**What to work on**:
In the records, find each line where "AGND" occurs, and copy it.

**Task material**:
'''

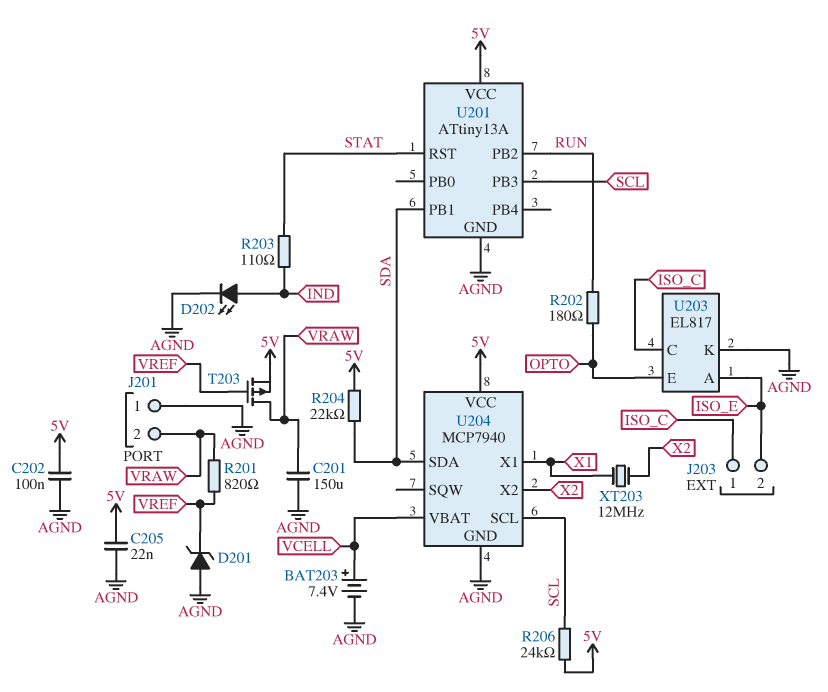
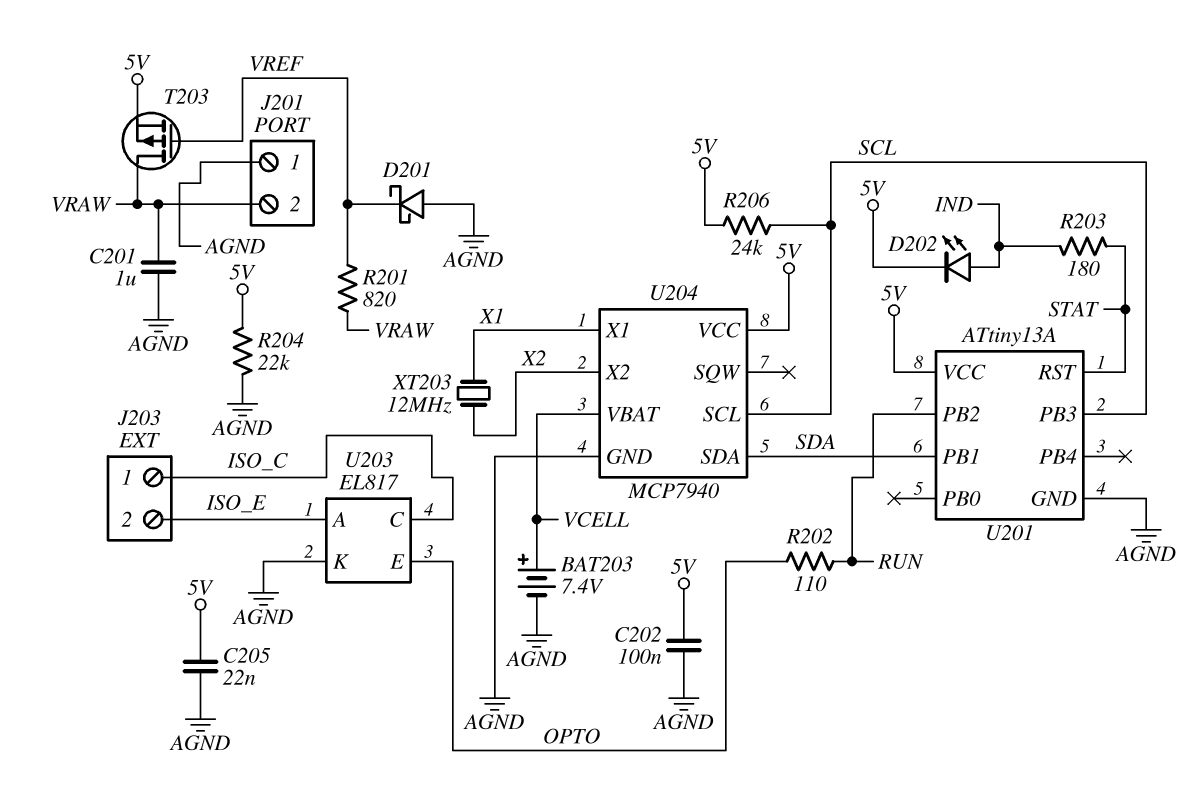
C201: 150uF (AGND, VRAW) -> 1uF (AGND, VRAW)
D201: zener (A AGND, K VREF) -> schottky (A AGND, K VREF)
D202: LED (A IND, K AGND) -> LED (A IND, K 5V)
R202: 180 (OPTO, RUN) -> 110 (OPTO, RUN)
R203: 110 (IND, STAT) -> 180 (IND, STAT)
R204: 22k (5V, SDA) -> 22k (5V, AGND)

'''

**Finished task**:
C201: 150uF (AGND, VRAW) -> 1uF (AGND, VRAW)
D201: zener (A AGND, K VREF) -> schottky (A AGND, K VREF)
D202: LED (A IND, K AGND) -> LED (A IND, K 5V)
R204: 22k (5V, SDA) -> 22k (5V, AGND)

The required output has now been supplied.